EXERCISE AIM:
Your answer should be a faithful copy of the entire listing.

-- -- --

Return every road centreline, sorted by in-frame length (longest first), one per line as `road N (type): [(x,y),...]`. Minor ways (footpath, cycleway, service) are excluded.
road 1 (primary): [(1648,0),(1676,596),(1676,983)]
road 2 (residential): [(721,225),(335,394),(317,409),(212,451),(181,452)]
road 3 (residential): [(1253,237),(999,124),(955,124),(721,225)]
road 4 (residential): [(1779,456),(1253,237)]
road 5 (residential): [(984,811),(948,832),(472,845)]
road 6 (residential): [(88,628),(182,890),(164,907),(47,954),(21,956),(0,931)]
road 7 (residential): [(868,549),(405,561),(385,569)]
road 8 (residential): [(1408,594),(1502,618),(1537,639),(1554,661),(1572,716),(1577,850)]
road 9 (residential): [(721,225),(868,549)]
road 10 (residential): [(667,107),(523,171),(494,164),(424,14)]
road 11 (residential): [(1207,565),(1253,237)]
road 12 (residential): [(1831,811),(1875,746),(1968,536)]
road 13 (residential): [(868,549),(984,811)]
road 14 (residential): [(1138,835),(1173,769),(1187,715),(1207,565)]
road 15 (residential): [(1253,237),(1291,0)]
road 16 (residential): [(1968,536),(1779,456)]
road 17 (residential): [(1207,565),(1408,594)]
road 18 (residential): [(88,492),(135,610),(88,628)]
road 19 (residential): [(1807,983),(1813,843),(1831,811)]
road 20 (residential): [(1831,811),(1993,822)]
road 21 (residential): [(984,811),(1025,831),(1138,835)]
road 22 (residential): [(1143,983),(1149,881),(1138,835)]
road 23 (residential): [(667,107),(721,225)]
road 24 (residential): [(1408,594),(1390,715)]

-- -- --

TASK OUTPUT:
Return every road centreline, sorted by in-frame length (longest first), one per line as `road N (type): [(x,y),...]`. Minor ways (footpath, cycleway, service) are excluded.
road 1 (primary): [(1648,0),(1676,596),(1676,983)]
road 2 (residential): [(721,225),(335,394),(317,409),(212,451),(181,452)]
road 3 (residential): [(1253,237),(999,124),(955,124),(721,225)]
road 4 (residential): [(1779,456),(1253,237)]
road 5 (residential): [(984,811),(948,832),(472,845)]
road 6 (residential): [(88,628),(182,890),(164,907),(47,954),(21,956),(0,931)]
road 7 (residential): [(868,549),(405,561),(385,569)]
road 8 (residential): [(1408,594),(1502,618),(1537,639),(1554,661),(1572,716),(1577,850)]
road 9 (residential): [(721,225),(868,549)]
road 10 (residential): [(667,107),(523,171),(494,164),(424,14)]
road 11 (residential): [(1207,565),(1253,237)]
road 12 (residential): [(1831,811),(1875,746),(1968,536)]
road 13 (residential): [(868,549),(984,811)]
road 14 (residential): [(1138,835),(1173,769),(1187,715),(1207,565)]
road 15 (residential): [(1253,237),(1291,0)]
road 16 (residential): [(1968,536),(1779,456)]
road 17 (residential): [(1207,565),(1408,594)]
road 18 (residential): [(88,492),(135,610),(88,628)]
road 19 (residential): [(1807,983),(1813,843),(1831,811)]
road 20 (residential): [(1831,811),(1993,822)]
road 21 (residential): [(984,811),(1025,831),(1138,835)]
road 22 (residential): [(1143,983),(1149,881),(1138,835)]
road 23 (residential): [(667,107),(721,225)]
road 24 (residential): [(1408,594),(1390,715)]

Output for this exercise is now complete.